▸ **The records**:

========

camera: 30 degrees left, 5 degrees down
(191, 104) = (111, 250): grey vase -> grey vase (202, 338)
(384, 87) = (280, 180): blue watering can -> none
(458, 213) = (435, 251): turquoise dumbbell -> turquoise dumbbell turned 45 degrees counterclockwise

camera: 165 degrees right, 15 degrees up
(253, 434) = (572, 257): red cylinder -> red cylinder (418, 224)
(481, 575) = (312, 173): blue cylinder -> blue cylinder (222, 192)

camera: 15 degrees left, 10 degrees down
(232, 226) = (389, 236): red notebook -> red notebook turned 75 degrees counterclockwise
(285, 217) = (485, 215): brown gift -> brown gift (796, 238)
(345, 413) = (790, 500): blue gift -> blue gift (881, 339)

========

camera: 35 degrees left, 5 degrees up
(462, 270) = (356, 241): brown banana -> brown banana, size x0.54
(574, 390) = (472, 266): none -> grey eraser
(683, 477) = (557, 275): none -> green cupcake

========

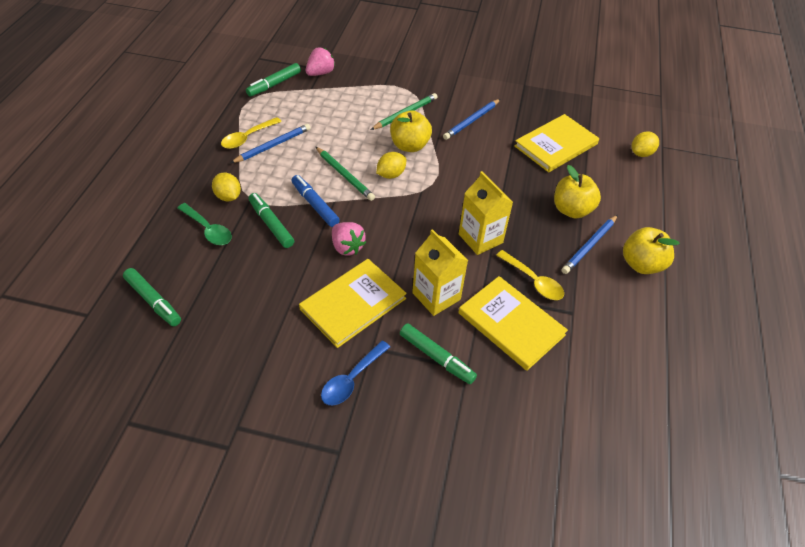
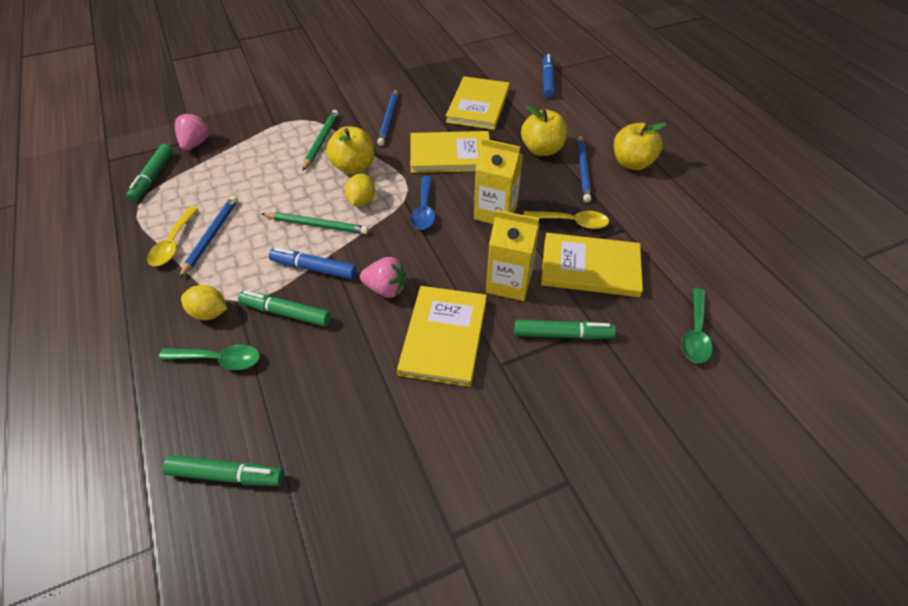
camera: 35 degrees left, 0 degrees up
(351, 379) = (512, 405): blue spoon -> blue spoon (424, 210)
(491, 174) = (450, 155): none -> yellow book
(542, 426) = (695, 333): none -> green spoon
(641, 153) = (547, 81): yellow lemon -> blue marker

========

▸ **The problem**: For the lines above, output exactly those from the line containing "camera: 30 degrees left, 5 degrees down" through the line containing "(345, 413) = (790, 500): blue", and skip the others.

▸ **Task answer**:
camera: 30 degrees left, 5 degrees down
(191, 104) = (111, 250): grey vase -> grey vase (202, 338)
(384, 87) = (280, 180): blue watering can -> none
(458, 213) = (435, 251): turquoise dumbbell -> turquoise dumbbell turned 45 degrees counterclockwise

camera: 165 degrees right, 15 degrees up
(253, 434) = (572, 257): red cylinder -> red cylinder (418, 224)
(481, 575) = (312, 173): blue cylinder -> blue cylinder (222, 192)

camera: 15 degrees left, 10 degrees down
(232, 226) = (389, 236): red notebook -> red notebook turned 75 degrees counterclockwise
(285, 217) = (485, 215): brown gift -> brown gift (796, 238)
(345, 413) = (790, 500): blue gift -> blue gift (881, 339)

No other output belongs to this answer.